Exercise details:
Among the entries below, extract exactly the lines that run from the one with "pink slope C3:E3" through the one with "black round brick E3:F4", both ends included.

Stored items:
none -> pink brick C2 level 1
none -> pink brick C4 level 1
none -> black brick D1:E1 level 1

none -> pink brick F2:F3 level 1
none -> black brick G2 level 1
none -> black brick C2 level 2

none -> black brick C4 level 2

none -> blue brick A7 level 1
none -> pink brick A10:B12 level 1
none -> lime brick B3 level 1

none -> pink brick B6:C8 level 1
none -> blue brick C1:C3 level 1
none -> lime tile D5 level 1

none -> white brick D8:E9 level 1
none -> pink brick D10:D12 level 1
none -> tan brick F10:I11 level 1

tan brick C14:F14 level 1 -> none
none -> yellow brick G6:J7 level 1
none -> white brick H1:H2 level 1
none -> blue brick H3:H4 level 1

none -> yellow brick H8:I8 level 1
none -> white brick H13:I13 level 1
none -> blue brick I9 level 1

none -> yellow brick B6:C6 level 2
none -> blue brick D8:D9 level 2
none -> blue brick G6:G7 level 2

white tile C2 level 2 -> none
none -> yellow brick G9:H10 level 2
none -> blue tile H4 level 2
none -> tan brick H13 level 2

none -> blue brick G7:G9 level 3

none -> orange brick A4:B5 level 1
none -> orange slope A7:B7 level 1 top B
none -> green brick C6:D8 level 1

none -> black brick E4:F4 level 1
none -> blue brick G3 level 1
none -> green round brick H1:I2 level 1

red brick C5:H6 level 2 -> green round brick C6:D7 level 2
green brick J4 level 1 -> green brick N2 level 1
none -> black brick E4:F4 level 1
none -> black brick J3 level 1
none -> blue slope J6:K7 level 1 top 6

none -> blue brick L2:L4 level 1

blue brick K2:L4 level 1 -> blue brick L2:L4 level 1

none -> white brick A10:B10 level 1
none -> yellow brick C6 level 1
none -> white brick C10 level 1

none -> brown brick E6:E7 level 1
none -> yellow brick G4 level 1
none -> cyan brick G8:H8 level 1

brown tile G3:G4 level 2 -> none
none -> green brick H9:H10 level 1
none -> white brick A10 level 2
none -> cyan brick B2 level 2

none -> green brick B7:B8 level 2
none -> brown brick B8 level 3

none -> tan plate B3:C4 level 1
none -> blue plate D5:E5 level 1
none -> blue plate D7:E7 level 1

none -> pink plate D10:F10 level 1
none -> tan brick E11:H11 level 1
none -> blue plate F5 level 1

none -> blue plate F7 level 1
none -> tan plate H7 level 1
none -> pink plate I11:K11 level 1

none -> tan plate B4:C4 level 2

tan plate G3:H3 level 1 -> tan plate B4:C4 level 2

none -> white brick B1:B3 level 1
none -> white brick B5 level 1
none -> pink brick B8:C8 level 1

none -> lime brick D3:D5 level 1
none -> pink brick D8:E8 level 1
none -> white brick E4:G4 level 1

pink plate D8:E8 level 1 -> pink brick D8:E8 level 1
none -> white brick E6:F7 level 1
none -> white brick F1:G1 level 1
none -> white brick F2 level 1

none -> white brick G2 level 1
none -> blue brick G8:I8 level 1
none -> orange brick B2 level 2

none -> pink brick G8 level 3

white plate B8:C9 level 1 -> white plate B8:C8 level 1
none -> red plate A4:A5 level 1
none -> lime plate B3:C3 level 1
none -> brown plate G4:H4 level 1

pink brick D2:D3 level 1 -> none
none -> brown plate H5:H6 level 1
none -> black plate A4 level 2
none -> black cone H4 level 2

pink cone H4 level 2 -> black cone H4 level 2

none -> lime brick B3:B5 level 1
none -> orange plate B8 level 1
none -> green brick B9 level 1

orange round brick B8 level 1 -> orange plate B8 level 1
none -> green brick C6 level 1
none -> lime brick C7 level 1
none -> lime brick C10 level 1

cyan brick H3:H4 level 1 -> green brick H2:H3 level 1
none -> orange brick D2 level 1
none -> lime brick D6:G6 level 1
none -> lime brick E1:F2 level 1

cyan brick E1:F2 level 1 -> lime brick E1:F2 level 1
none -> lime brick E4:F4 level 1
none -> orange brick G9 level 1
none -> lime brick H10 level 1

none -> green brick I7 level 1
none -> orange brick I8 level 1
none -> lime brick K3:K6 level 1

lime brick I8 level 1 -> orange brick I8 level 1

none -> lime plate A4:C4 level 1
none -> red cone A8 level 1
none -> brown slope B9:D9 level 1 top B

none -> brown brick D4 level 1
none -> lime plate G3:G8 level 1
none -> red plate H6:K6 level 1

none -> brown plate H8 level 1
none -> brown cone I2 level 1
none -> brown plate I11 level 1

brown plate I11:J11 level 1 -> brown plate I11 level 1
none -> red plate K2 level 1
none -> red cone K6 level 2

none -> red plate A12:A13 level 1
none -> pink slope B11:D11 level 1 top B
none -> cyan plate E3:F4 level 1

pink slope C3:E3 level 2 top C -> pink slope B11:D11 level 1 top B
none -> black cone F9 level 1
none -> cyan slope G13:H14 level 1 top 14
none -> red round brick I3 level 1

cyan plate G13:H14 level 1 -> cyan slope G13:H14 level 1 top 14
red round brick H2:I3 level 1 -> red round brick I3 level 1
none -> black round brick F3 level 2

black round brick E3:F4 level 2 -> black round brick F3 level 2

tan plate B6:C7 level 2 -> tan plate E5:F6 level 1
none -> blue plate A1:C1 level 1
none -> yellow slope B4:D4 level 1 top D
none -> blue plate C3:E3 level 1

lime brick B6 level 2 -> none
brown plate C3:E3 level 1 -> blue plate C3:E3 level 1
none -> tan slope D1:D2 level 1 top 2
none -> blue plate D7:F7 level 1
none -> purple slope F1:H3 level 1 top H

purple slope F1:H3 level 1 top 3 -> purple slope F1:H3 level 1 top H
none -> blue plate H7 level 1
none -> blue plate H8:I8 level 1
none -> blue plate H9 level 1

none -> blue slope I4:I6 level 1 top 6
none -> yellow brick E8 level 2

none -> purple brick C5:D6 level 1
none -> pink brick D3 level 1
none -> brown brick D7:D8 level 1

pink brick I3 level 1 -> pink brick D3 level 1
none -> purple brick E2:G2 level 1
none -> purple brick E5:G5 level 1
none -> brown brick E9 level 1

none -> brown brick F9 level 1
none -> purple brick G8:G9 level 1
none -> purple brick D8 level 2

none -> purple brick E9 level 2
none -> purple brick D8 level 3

Answer to the problem:
pink slope C3:E3 level 2 top C -> pink slope B11:D11 level 1 top B
none -> black cone F9 level 1
none -> cyan slope G13:H14 level 1 top 14
none -> red round brick I3 level 1

cyan plate G13:H14 level 1 -> cyan slope G13:H14 level 1 top 14
red round brick H2:I3 level 1 -> red round brick I3 level 1
none -> black round brick F3 level 2

black round brick E3:F4 level 2 -> black round brick F3 level 2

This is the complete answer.